*What you have to do*
Please repeat only the stretch of records running from the first line through the line that contains "(385, 522) = (658, 382): white".

Scene comparison data:
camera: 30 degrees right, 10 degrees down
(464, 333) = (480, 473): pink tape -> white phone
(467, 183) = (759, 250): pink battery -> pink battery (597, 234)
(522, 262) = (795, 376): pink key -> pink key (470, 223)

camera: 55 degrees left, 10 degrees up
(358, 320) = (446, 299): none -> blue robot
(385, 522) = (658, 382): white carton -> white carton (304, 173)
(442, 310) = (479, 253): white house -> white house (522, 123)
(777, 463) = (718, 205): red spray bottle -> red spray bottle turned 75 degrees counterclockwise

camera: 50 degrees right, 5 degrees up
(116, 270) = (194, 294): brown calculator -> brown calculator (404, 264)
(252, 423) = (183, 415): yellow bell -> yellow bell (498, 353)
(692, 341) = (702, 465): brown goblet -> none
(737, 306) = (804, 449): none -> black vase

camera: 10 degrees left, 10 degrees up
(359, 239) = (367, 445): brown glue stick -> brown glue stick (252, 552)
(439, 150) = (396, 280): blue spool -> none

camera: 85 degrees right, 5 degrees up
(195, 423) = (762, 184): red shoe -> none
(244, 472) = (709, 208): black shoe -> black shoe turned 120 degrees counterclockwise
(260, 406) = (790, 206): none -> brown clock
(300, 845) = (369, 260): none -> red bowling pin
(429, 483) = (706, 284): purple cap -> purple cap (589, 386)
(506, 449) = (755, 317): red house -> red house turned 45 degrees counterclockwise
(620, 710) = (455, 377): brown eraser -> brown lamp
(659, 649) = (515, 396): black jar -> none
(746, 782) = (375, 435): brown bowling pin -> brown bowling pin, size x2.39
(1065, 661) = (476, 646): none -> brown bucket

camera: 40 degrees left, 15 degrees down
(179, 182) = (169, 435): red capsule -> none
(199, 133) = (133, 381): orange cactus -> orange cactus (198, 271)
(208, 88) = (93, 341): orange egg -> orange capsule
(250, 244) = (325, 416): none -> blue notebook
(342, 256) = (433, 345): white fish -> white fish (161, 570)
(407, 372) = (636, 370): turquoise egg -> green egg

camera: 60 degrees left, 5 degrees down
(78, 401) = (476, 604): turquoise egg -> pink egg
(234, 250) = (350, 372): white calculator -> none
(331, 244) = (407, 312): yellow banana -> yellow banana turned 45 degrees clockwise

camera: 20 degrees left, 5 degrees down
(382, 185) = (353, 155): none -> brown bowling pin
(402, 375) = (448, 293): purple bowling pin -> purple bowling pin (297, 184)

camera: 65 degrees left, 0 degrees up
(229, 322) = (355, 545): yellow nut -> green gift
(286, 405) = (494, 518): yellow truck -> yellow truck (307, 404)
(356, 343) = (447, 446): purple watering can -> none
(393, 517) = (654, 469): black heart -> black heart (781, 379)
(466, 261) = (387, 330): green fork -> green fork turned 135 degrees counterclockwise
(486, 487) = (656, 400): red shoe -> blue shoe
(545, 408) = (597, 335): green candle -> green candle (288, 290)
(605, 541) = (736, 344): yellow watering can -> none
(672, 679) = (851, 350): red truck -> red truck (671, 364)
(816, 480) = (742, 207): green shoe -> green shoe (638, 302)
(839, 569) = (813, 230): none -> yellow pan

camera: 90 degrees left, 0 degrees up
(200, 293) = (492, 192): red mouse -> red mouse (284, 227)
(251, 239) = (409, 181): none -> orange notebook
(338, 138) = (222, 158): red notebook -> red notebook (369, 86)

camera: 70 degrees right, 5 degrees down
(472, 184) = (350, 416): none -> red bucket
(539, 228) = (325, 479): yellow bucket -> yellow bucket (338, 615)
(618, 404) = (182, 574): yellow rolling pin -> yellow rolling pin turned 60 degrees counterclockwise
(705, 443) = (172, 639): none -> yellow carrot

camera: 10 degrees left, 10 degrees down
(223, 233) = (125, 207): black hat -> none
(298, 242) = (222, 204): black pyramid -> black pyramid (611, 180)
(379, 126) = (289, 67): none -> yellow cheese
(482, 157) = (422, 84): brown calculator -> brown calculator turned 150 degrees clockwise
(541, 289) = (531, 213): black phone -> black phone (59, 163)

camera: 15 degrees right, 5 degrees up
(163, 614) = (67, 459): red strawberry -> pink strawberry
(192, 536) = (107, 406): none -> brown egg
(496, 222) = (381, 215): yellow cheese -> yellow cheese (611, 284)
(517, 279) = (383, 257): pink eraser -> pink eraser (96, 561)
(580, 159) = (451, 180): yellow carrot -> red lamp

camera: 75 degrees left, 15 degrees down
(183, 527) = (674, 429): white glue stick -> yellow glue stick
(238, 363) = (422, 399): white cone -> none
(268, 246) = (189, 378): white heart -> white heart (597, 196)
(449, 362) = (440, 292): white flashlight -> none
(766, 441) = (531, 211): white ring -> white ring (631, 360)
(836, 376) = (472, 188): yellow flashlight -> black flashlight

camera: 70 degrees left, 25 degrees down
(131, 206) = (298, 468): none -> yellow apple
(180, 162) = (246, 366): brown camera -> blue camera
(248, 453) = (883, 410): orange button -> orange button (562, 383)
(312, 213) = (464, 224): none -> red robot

*Exercise answer*
camera: 30 degrees right, 10 degrees down
(464, 333) = (480, 473): pink tape -> white phone
(467, 183) = (759, 250): pink battery -> pink battery (597, 234)
(522, 262) = (795, 376): pink key -> pink key (470, 223)

camera: 55 degrees left, 10 degrees up
(358, 320) = (446, 299): none -> blue robot
(385, 522) = (658, 382): white carton -> white carton (304, 173)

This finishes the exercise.